Pictures are to be dropped, and only the lines from the one containing "none -> cyan plate G6:G7 level 1" through the end of the data below are to be reproduced as written.

Excerpted data Block Start

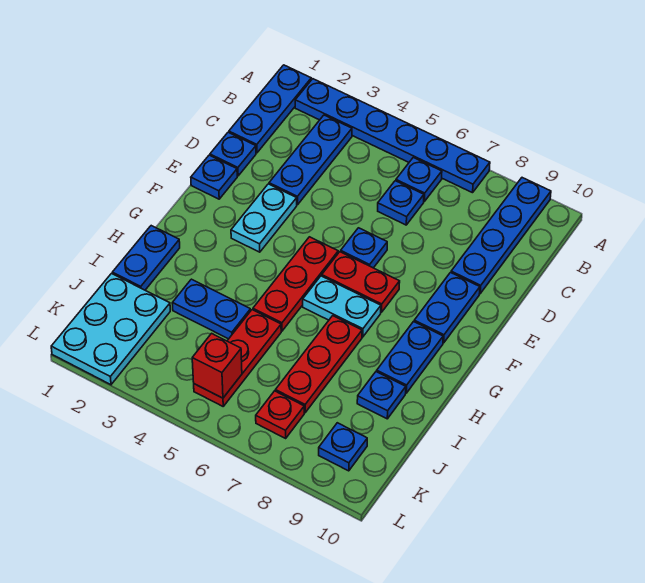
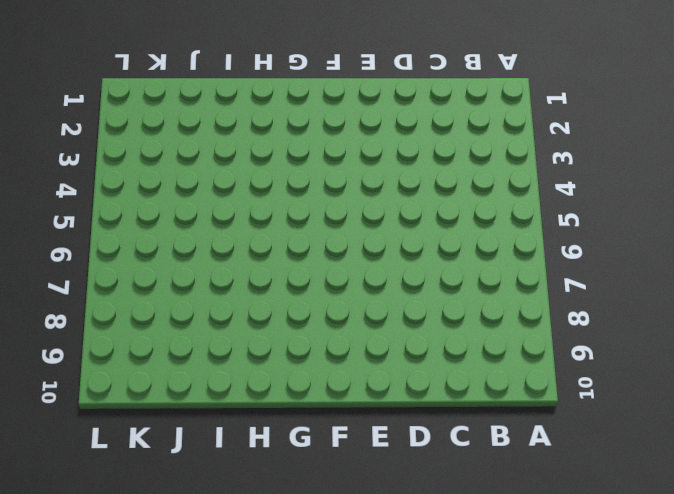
none -> blue plate A1:C1 level 1
none -> blue plate A2:A7 level 1
none -> blue plate A9:D9 level 1

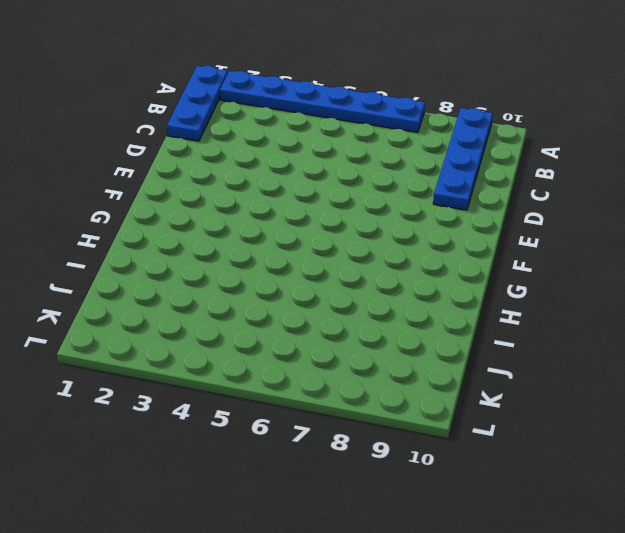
none -> blue plate B3:D3 level 1
none -> blue plate B6 level 1
none -> blue plate C6 level 1

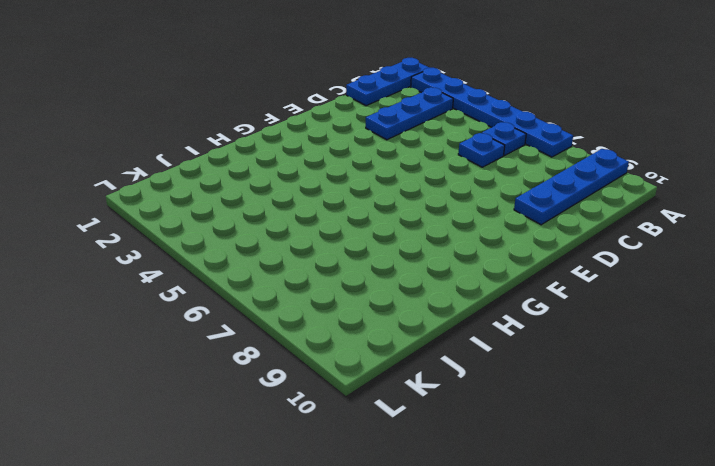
none -> blue plate D1 level 1
none -> blue plate E1 level 1
none -> cyan plate E3:F3 level 1

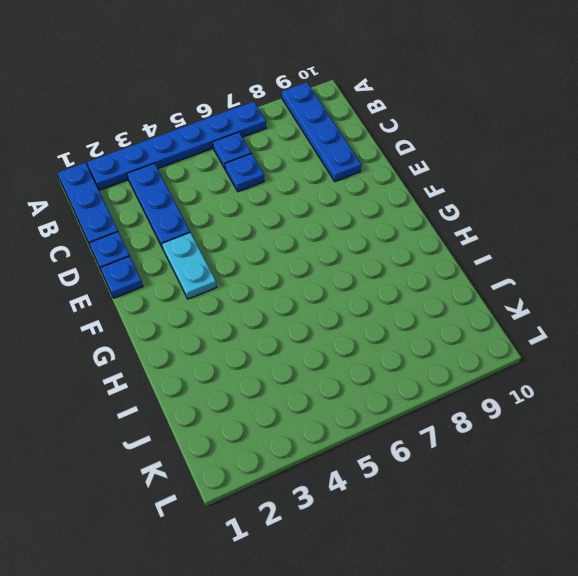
none -> blue plate E6 level 1
none -> blue plate E9:F9 level 1
none -> red plate F5:H5 level 1

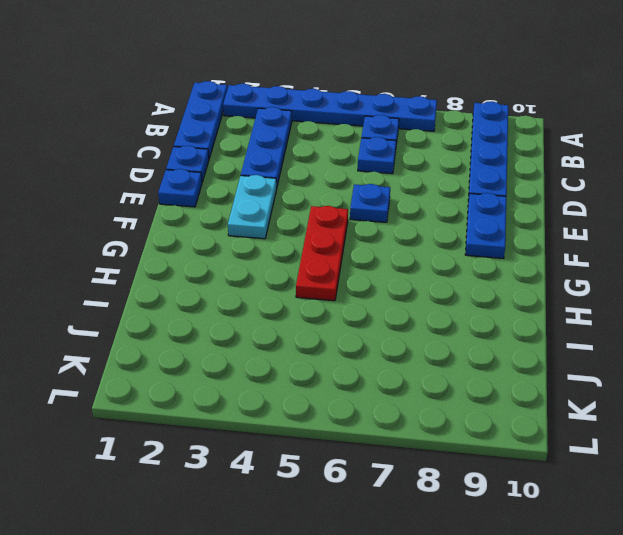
none -> red plate F6:F7 level 1
none -> cyan plate G6:G7 level 1
none -> blue plate G9:H9 level 1

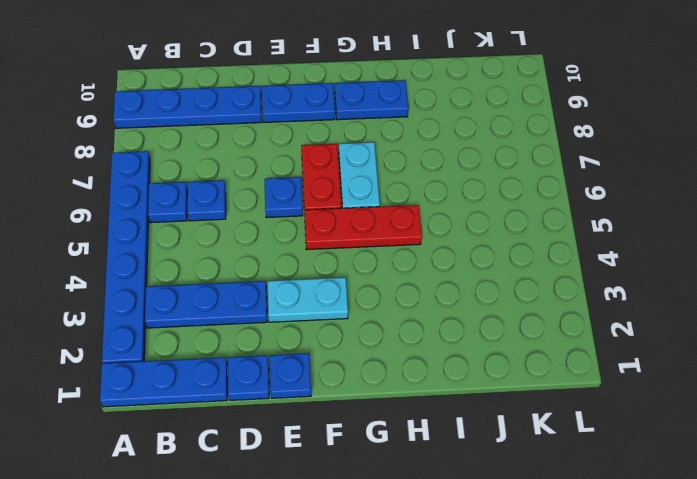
none -> blue plate H1:I1 level 1
none -> red plate H7:J7 level 1
none -> blue plate I3:I4 level 1

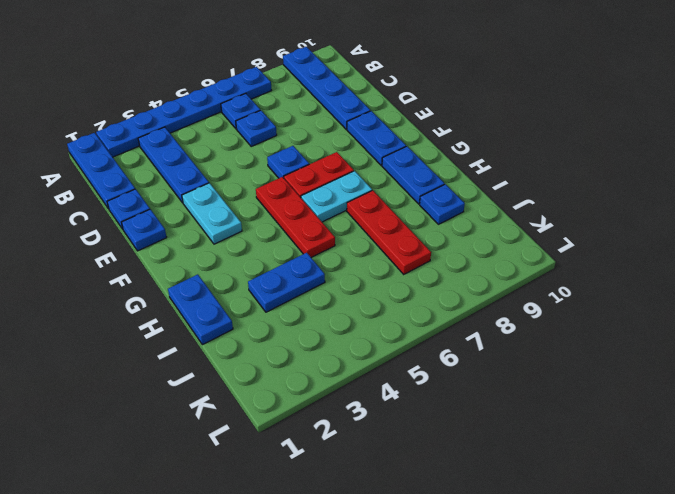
none -> red plate I5:K5 level 1
none -> cyan plate J1:L2 level 1
none -> red plate K7 level 1

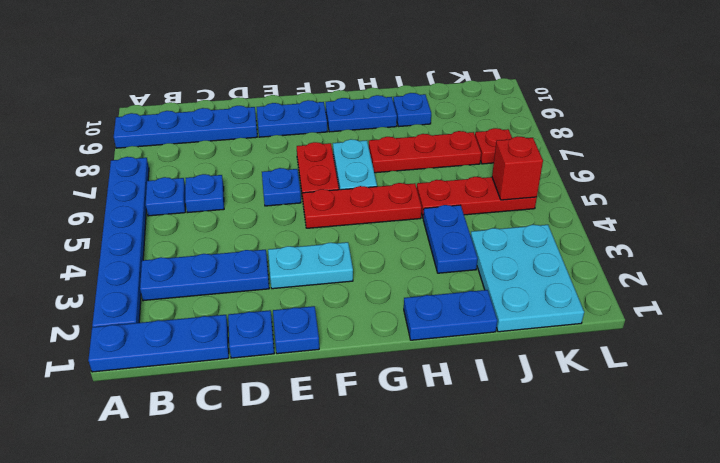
cyan plate J1:K3 level 1 -> cyan plate J1:L2 level 1
none -> blue plate K9 level 1

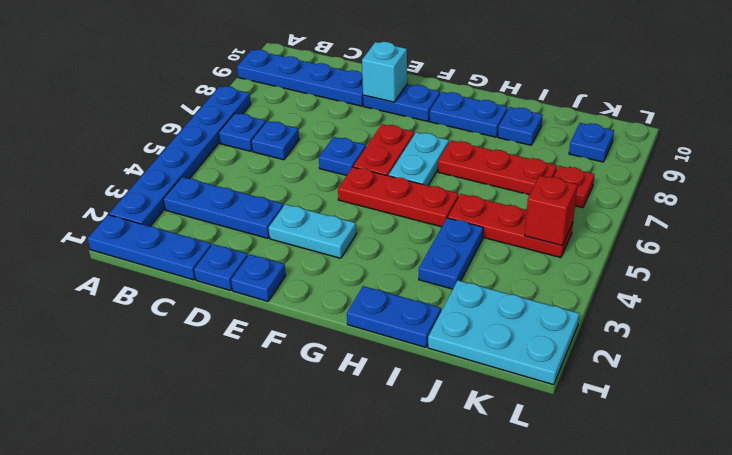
cyan brick E9 level 2 -> none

Excerpted data Block End

Expected output
none -> cyan plate G6:G7 level 1
none -> blue plate G9:H9 level 1

none -> blue plate H1:I1 level 1
none -> red plate H7:J7 level 1
none -> blue plate I3:I4 level 1

none -> red plate I5:K5 level 1
none -> cyan plate J1:L2 level 1
none -> red plate K7 level 1

cyan plate J1:K3 level 1 -> cyan plate J1:L2 level 1
none -> blue plate K9 level 1

cyan brick E9 level 2 -> none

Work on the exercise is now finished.